The input START

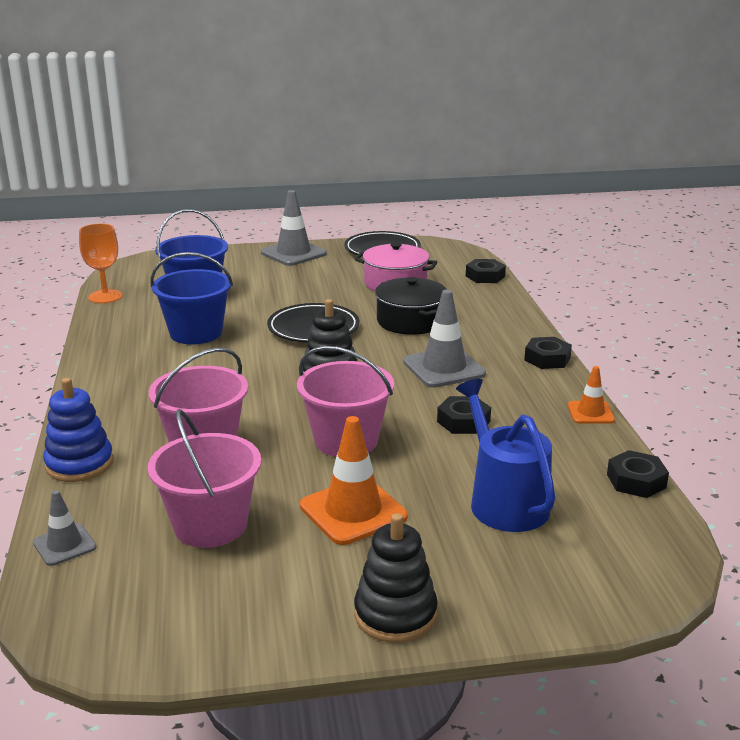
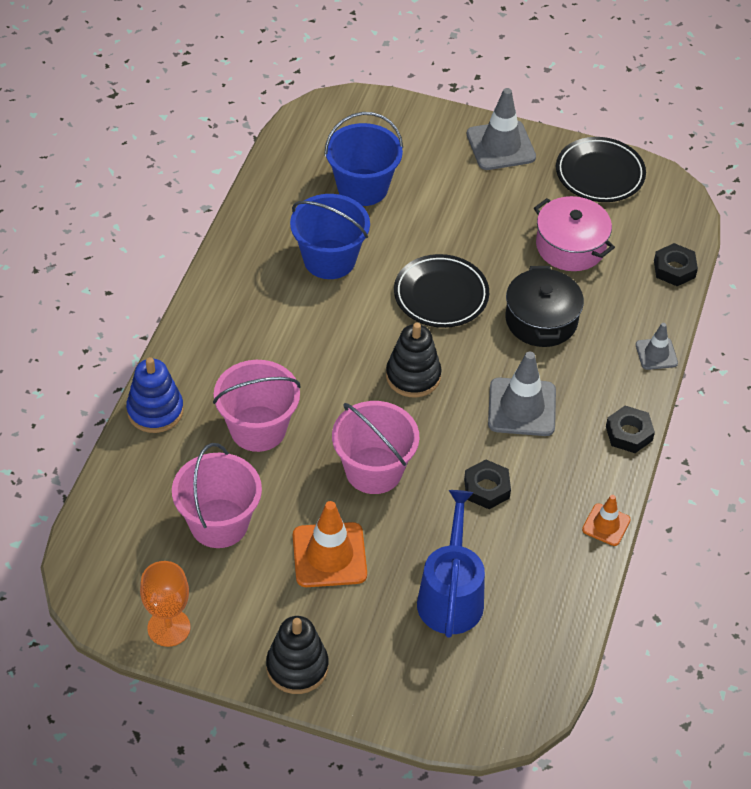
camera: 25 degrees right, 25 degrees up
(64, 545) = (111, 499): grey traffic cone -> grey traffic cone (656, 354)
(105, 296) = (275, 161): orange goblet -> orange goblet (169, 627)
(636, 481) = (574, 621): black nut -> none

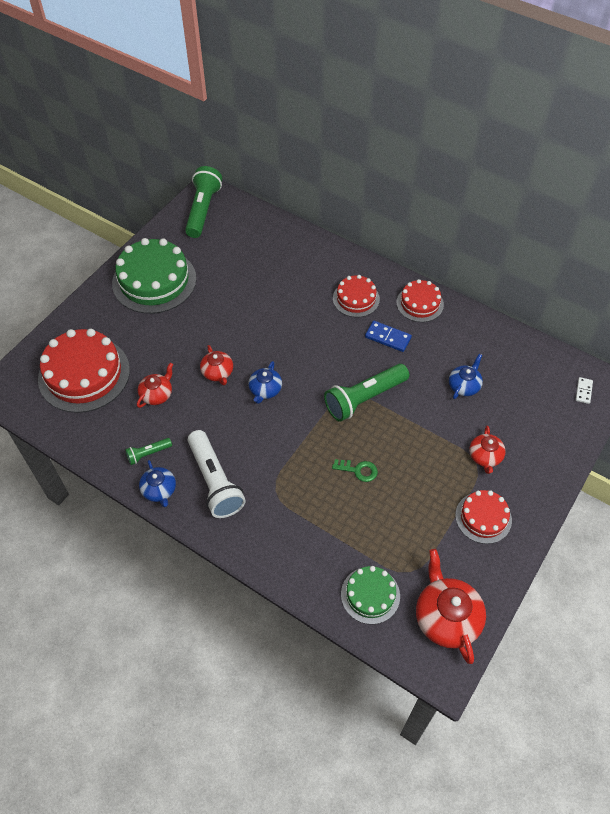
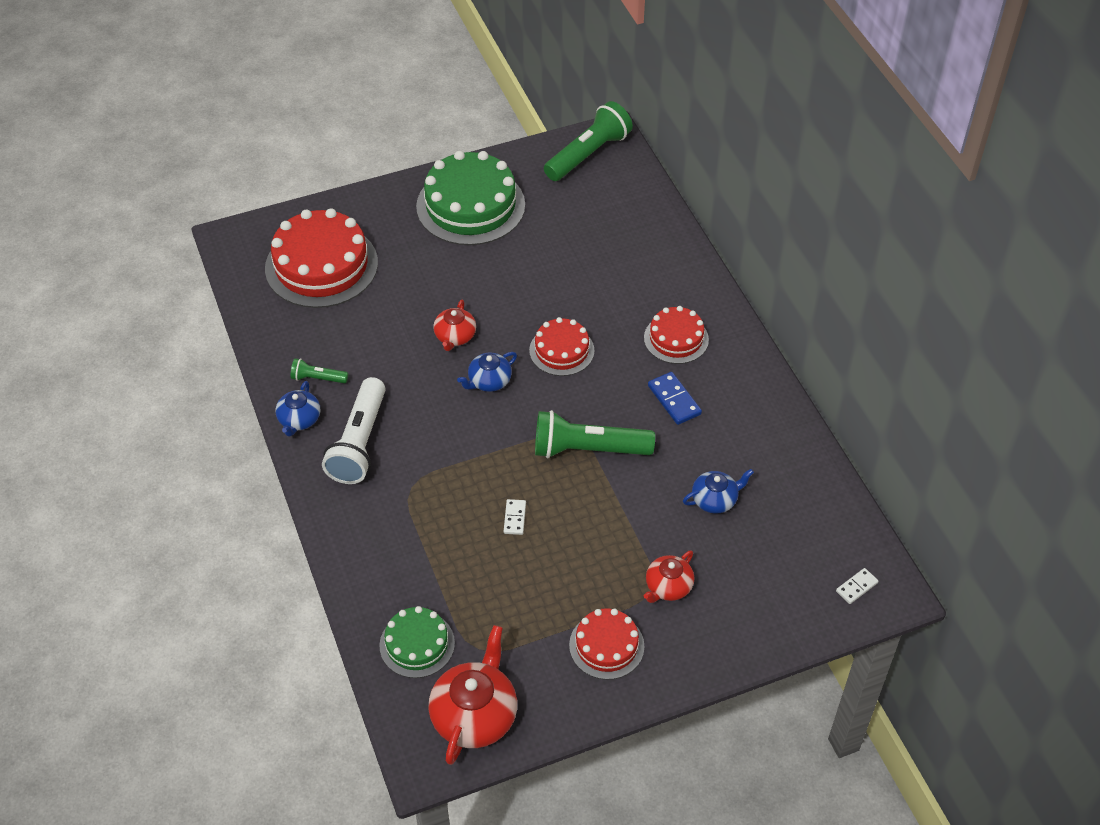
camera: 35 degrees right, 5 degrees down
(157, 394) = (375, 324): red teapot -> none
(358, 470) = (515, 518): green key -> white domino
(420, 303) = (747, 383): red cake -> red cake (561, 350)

The input END

* [What the task requires]
Reproduce these records exactly, but not the pictures.

* [Answer to this exercise]
camera: 25 degrees right, 25 degrees up
(64, 545) = (111, 499): grey traffic cone -> grey traffic cone (656, 354)
(105, 296) = (275, 161): orange goblet -> orange goblet (169, 627)
(636, 481) = (574, 621): black nut -> none

camera: 35 degrees right, 5 degrees down
(157, 394) = (375, 324): red teapot -> none
(358, 470) = (515, 518): green key -> white domino
(420, 303) = (747, 383): red cake -> red cake (561, 350)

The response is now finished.